Exercise aim -
For the records that follow, please set down exactly the lines between the one holding "new: ruler/purple" and the one holding "old: fish/purple", inclusive, and only those.

Object change listings:
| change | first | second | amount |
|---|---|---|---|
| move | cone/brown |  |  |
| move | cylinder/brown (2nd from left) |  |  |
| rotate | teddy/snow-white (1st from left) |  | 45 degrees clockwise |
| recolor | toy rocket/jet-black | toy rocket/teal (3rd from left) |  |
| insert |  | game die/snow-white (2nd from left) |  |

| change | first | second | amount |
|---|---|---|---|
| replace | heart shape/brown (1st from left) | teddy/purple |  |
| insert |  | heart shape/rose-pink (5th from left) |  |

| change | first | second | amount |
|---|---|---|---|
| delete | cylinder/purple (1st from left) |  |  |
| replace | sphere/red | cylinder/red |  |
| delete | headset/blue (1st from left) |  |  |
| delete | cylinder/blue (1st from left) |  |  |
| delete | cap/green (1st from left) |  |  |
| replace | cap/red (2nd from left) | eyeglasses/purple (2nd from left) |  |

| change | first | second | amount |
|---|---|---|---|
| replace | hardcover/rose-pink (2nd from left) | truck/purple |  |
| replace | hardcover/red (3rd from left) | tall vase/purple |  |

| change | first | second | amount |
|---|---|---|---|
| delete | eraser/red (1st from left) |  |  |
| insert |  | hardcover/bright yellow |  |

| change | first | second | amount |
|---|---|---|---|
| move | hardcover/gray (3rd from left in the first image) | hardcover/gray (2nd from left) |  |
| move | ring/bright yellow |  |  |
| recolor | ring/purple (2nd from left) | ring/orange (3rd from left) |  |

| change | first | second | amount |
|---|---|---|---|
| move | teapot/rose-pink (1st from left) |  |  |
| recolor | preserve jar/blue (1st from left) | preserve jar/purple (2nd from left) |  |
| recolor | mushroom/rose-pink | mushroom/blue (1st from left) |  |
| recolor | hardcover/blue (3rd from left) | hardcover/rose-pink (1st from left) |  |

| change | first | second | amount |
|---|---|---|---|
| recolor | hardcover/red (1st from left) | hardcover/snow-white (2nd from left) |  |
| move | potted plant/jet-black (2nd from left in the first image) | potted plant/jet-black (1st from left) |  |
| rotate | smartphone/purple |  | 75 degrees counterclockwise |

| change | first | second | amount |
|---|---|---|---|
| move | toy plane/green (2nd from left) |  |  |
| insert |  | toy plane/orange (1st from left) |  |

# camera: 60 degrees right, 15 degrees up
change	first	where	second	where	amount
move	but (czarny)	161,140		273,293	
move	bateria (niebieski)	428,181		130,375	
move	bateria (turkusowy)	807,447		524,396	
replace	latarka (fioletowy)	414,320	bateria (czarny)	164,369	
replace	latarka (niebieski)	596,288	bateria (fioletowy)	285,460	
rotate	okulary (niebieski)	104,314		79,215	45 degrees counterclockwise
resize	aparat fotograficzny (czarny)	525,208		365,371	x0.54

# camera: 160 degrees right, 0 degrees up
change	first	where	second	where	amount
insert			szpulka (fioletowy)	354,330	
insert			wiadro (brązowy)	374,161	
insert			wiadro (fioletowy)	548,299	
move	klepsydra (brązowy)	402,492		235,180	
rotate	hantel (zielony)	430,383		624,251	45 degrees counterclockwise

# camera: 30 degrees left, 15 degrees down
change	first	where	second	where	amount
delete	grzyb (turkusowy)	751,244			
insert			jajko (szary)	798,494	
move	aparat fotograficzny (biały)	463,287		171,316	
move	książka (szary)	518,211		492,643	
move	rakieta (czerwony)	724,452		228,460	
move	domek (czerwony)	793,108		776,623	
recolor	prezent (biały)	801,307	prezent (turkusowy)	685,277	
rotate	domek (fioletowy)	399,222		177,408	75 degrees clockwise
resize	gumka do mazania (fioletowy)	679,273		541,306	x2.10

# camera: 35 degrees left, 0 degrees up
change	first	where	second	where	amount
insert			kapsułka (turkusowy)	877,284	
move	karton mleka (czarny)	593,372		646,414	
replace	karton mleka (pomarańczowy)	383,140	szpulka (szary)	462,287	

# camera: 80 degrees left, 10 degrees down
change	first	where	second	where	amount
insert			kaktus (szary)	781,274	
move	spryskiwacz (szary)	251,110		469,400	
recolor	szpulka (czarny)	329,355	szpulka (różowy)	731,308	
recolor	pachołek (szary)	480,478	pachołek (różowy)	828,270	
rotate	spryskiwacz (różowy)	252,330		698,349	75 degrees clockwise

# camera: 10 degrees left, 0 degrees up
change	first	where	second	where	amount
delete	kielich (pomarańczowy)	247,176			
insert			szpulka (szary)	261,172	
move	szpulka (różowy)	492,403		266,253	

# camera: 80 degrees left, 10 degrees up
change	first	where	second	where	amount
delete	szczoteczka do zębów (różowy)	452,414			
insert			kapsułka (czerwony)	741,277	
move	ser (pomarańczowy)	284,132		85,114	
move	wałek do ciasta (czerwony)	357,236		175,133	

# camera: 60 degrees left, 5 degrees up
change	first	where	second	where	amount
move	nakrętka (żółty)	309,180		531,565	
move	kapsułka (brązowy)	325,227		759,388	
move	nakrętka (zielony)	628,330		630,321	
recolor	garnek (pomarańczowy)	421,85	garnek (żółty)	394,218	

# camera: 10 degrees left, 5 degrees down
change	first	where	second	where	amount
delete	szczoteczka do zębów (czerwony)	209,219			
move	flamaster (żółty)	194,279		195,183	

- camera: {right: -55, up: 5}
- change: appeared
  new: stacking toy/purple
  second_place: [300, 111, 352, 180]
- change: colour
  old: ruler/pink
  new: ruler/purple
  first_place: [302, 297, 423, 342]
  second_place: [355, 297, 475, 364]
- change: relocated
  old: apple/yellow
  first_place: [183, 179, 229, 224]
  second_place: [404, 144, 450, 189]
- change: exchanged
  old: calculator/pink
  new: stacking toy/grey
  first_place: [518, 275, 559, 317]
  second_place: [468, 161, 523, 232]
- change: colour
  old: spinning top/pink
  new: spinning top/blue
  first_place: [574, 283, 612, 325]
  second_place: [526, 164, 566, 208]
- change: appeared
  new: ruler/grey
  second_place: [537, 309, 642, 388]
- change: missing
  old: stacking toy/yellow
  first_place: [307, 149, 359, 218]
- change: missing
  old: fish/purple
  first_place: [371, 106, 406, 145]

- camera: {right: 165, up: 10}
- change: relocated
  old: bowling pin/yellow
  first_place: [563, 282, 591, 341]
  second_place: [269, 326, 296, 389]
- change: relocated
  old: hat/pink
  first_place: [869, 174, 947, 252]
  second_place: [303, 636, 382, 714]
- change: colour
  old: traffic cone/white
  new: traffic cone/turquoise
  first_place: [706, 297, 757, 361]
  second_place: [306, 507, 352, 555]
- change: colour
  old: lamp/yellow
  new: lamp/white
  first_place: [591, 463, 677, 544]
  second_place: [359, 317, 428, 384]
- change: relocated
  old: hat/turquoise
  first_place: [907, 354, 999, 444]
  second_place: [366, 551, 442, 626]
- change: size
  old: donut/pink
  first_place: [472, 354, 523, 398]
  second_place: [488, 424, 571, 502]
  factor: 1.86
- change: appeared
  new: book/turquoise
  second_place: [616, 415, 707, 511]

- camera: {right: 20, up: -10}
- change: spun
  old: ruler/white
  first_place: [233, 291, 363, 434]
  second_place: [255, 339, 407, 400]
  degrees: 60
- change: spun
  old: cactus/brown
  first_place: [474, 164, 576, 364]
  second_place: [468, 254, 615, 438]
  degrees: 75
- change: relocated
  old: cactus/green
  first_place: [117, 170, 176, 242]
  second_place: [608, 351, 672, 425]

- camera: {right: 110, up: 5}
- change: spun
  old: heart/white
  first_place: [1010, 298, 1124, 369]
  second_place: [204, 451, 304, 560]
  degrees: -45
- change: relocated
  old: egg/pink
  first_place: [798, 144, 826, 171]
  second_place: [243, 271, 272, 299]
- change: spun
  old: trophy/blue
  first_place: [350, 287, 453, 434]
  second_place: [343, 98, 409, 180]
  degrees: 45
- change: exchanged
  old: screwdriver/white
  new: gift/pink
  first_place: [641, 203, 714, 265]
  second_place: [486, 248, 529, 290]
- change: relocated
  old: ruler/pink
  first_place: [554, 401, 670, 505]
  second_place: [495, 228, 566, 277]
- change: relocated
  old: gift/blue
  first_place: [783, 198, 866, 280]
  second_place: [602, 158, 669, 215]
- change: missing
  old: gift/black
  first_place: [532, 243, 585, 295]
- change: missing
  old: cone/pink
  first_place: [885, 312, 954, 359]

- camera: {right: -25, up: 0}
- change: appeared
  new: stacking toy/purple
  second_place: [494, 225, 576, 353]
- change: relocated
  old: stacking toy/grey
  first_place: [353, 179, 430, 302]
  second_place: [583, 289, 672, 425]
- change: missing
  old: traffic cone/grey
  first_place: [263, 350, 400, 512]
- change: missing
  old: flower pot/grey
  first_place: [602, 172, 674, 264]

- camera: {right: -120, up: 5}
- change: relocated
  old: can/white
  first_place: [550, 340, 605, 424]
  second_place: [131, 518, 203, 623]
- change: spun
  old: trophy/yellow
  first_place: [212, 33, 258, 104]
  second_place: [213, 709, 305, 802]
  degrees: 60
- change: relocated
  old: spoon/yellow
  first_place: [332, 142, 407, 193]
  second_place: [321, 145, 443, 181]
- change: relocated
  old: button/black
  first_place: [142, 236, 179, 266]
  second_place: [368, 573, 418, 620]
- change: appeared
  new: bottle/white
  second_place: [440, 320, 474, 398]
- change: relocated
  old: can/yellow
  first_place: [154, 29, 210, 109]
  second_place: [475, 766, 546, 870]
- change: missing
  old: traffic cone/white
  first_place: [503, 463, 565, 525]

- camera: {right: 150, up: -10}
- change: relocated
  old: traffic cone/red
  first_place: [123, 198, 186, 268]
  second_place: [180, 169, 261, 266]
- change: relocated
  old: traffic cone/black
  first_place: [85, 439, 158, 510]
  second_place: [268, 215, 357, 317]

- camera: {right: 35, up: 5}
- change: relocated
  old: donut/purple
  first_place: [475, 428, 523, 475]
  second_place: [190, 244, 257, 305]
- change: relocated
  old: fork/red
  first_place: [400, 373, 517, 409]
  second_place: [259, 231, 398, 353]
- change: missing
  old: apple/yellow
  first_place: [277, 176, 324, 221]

Output for this task -
  new: ruler/purple
  first_place: [302, 297, 423, 342]
  second_place: [355, 297, 475, 364]
- change: relocated
  old: apple/yellow
  first_place: [183, 179, 229, 224]
  second_place: [404, 144, 450, 189]
- change: exchanged
  old: calculator/pink
  new: stacking toy/grey
  first_place: [518, 275, 559, 317]
  second_place: [468, 161, 523, 232]
- change: colour
  old: spinning top/pink
  new: spinning top/blue
  first_place: [574, 283, 612, 325]
  second_place: [526, 164, 566, 208]
- change: appeared
  new: ruler/grey
  second_place: [537, 309, 642, 388]
- change: missing
  old: stacking toy/yellow
  first_place: [307, 149, 359, 218]
- change: missing
  old: fish/purple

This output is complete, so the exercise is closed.